*TO DO*. Transcribe exactly everything in the data below from the line containing "XT1: 8MHz (COM, n29) -> 8MHz (n29, n39)" down to the line containing "J2 pin 3: GND -> 3V3", both lines included and nothing further.

►

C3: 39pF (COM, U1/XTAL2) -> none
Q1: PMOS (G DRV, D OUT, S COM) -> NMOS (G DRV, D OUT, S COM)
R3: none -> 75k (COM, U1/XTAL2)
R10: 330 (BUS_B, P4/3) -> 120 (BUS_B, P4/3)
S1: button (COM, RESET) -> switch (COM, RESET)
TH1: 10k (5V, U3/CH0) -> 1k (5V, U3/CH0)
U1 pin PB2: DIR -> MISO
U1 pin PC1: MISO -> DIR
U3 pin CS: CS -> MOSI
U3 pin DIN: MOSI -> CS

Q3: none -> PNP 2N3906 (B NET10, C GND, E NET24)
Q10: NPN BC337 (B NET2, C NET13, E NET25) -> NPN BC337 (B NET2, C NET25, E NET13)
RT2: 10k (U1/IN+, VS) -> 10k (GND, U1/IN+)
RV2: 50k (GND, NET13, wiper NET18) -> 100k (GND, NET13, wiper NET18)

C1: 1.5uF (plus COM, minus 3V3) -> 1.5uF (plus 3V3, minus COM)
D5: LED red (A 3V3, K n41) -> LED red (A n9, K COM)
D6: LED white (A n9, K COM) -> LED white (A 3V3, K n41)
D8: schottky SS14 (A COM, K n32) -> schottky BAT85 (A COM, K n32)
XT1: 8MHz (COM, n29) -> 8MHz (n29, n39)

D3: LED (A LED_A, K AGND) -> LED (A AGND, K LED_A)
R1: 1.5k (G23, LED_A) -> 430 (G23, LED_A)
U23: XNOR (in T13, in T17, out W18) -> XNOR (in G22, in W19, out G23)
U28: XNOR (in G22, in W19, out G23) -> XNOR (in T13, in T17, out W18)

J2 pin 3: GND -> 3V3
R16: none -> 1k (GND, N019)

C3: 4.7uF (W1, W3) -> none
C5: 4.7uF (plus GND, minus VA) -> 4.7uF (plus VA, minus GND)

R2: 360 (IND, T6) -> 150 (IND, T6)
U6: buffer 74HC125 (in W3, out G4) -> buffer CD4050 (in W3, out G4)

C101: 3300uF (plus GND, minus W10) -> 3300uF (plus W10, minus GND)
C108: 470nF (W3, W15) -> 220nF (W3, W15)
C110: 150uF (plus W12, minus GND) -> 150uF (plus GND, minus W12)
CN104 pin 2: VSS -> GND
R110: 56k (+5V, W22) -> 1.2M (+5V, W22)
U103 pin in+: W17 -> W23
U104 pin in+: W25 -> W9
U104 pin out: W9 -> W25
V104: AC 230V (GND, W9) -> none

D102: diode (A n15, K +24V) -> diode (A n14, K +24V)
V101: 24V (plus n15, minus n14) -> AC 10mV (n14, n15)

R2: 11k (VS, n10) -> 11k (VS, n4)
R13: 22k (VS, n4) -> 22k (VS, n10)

◄

*EXERCISE SOLUTION*.
XT1: 8MHz (COM, n29) -> 8MHz (n29, n39)

D3: LED (A LED_A, K AGND) -> LED (A AGND, K LED_A)
R1: 1.5k (G23, LED_A) -> 430 (G23, LED_A)
U23: XNOR (in T13, in T17, out W18) -> XNOR (in G22, in W19, out G23)
U28: XNOR (in G22, in W19, out G23) -> XNOR (in T13, in T17, out W18)

J2 pin 3: GND -> 3V3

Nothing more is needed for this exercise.